### Exercise instructions
Output exactly the lines that come between the start of the material and the line containing "DIGITS3: TM1637 -> none", both ends included, with the pictures omitted.

###

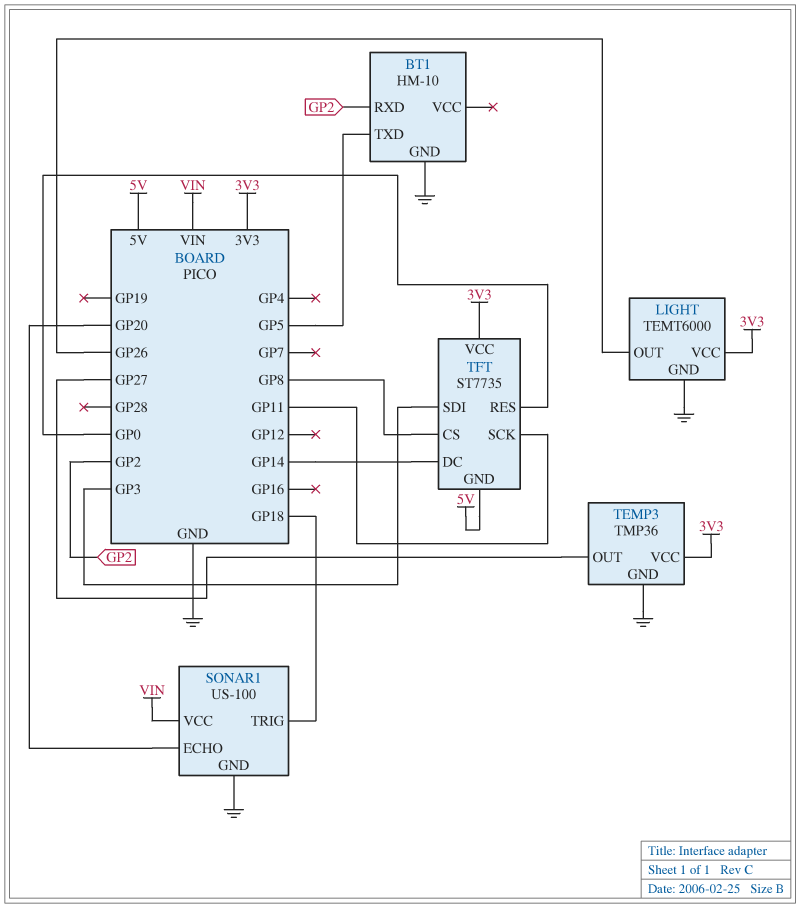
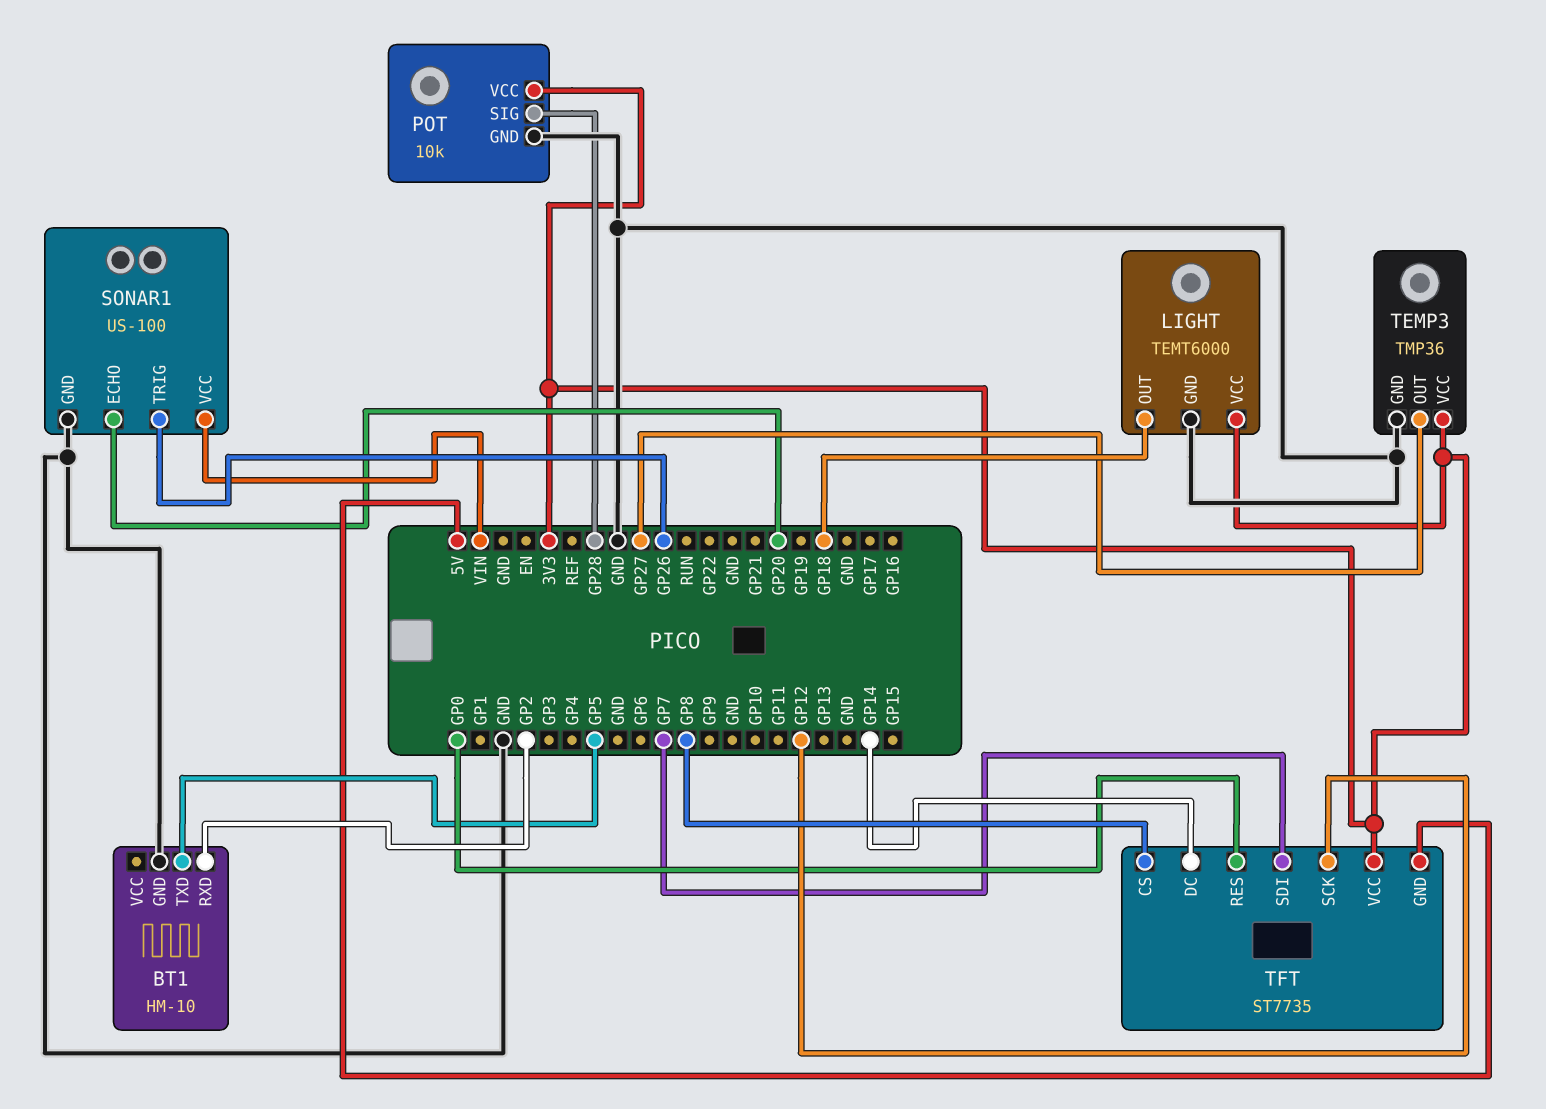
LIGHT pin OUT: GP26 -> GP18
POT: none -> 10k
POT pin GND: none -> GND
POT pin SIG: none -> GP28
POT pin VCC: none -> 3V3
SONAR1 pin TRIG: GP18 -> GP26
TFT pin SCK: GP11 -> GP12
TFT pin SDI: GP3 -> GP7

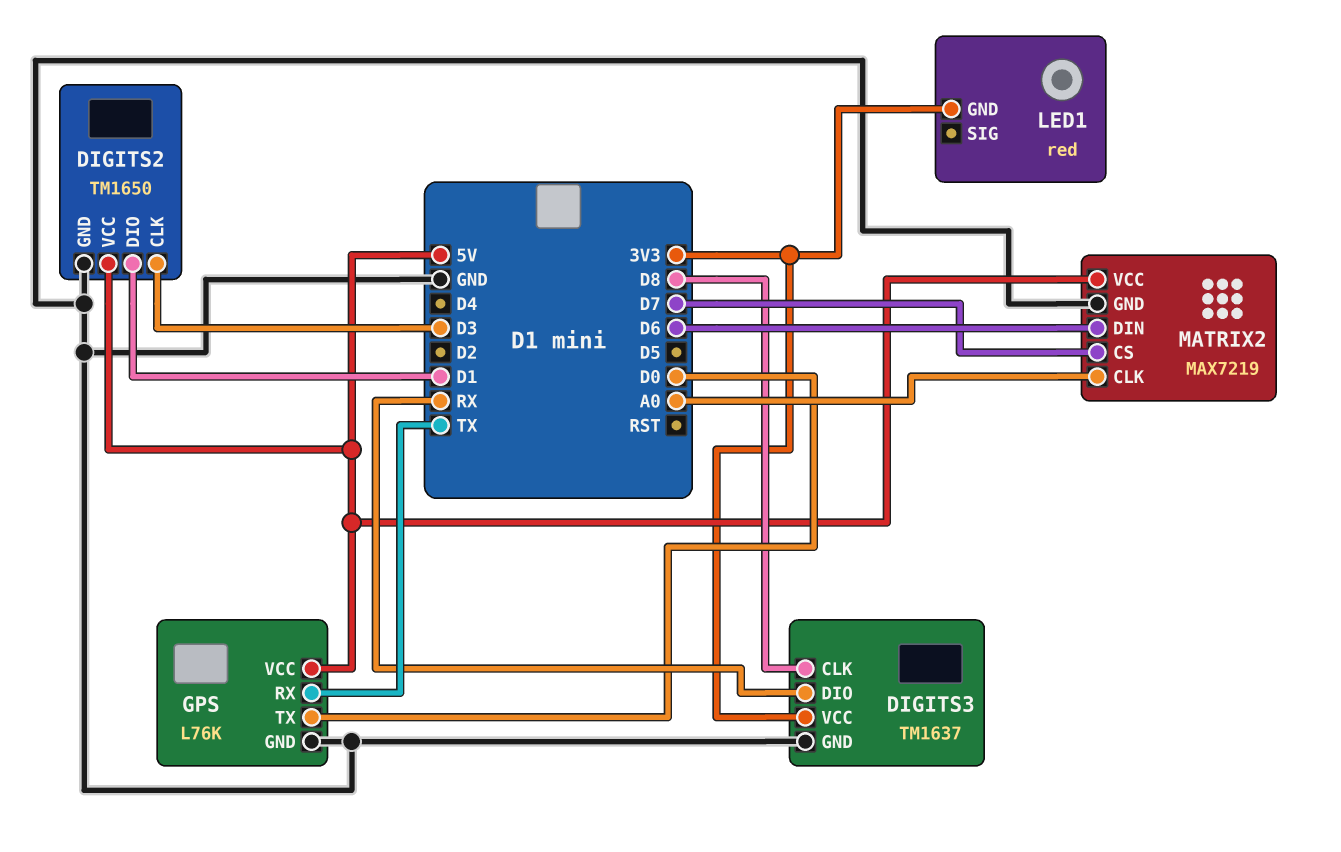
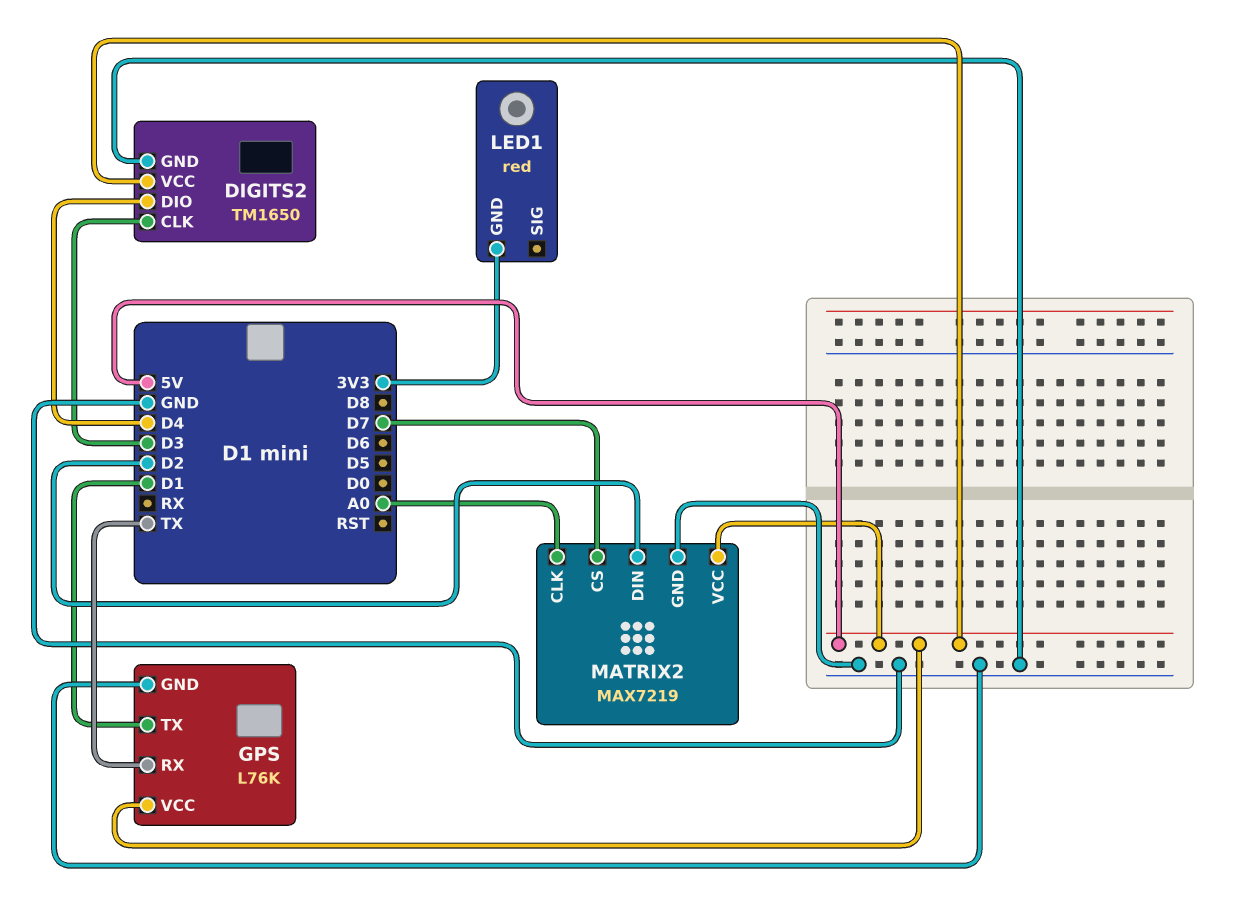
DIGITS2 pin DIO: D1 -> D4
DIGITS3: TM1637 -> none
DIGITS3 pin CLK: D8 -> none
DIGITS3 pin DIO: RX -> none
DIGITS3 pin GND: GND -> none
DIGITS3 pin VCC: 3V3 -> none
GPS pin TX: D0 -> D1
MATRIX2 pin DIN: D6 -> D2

###

### Expected answer
LIGHT pin OUT: GP26 -> GP18
POT: none -> 10k
POT pin GND: none -> GND
POT pin SIG: none -> GP28
POT pin VCC: none -> 3V3
SONAR1 pin TRIG: GP18 -> GP26
TFT pin SCK: GP11 -> GP12
TFT pin SDI: GP3 -> GP7

DIGITS2 pin DIO: D1 -> D4
DIGITS3: TM1637 -> none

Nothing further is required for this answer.